* _Supplied material_:
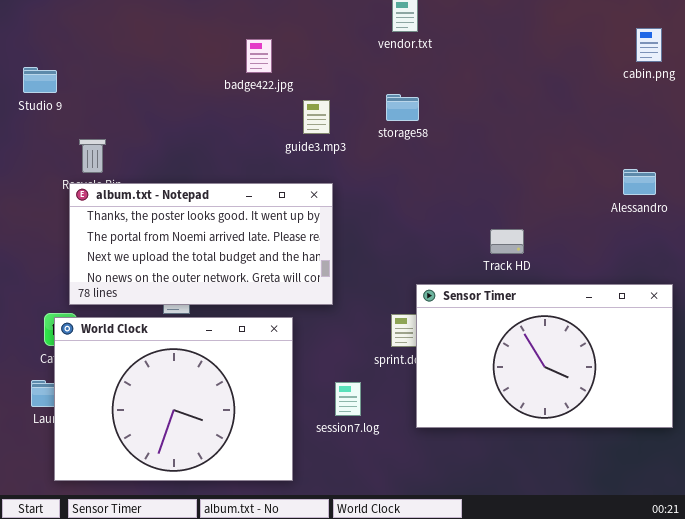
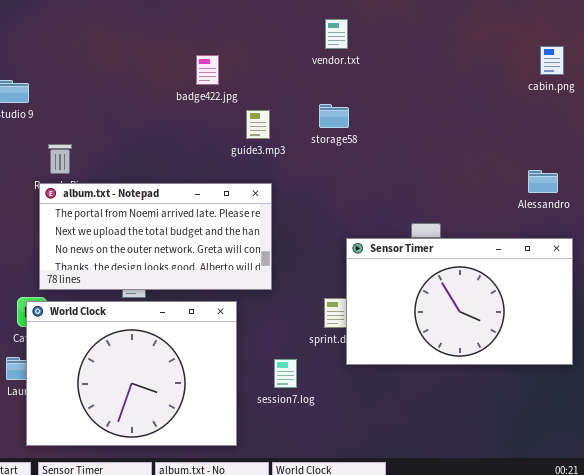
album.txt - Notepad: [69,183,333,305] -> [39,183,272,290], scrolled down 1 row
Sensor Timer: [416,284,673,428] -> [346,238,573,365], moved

...

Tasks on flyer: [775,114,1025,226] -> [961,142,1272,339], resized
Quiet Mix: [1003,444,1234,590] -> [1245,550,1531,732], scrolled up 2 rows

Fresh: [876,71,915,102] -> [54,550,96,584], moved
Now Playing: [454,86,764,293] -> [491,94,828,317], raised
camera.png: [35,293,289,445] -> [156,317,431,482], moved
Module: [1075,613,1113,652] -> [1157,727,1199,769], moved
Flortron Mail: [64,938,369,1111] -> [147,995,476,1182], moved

* * *

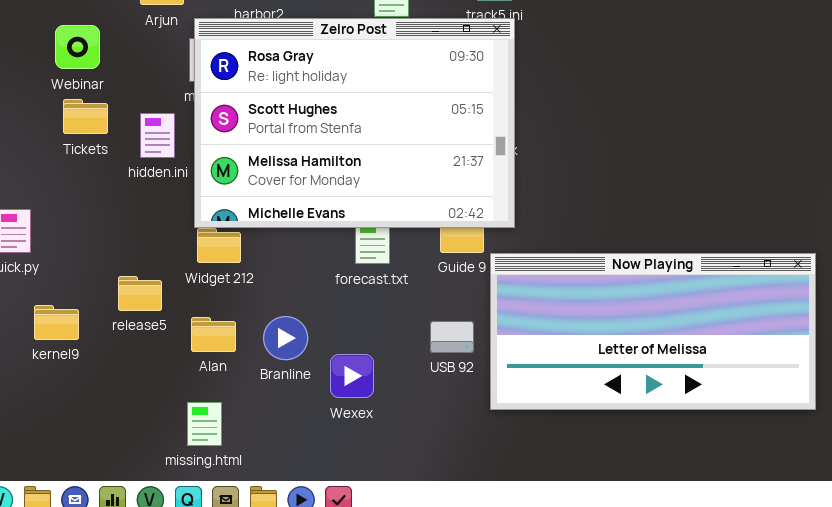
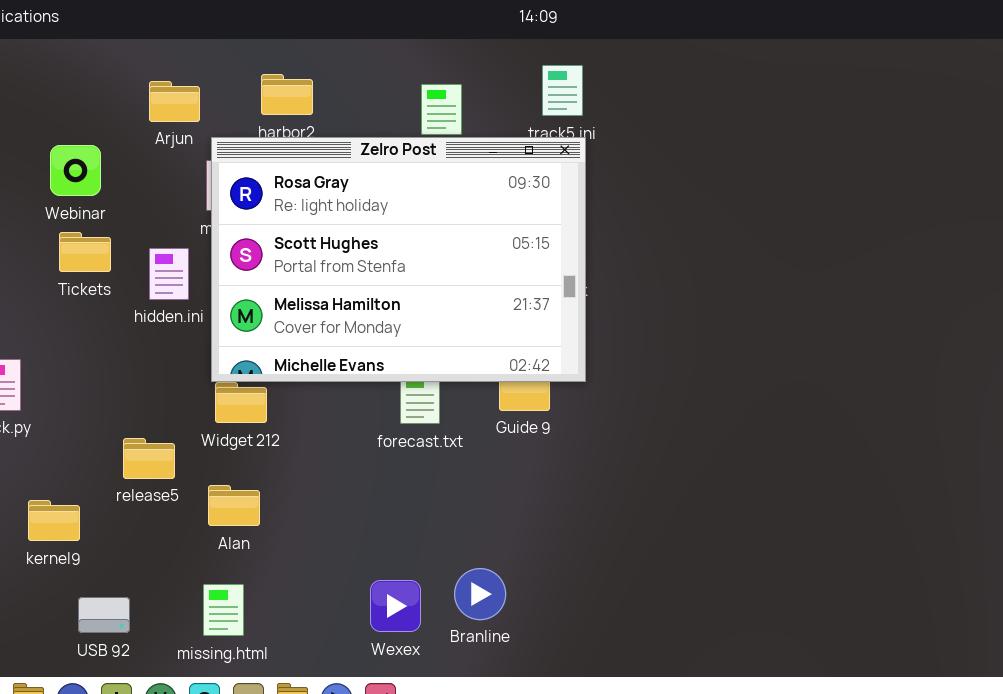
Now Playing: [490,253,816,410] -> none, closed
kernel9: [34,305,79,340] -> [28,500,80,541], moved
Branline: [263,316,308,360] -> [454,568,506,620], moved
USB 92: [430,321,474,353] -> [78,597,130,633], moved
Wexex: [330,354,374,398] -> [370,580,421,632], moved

* _Work to complete_:
From the entries above, write out only the lines starting at the line that holds "kernel9: [34,305,79,340] ->" and ending at the line that holds "Wexex: [330,354,374,398] ->", keeping both and matching them exactly.

* _Result of this task_:
kernel9: [34,305,79,340] -> [28,500,80,541], moved
Branline: [263,316,308,360] -> [454,568,506,620], moved
USB 92: [430,321,474,353] -> [78,597,130,633], moved
Wexex: [330,354,374,398] -> [370,580,421,632], moved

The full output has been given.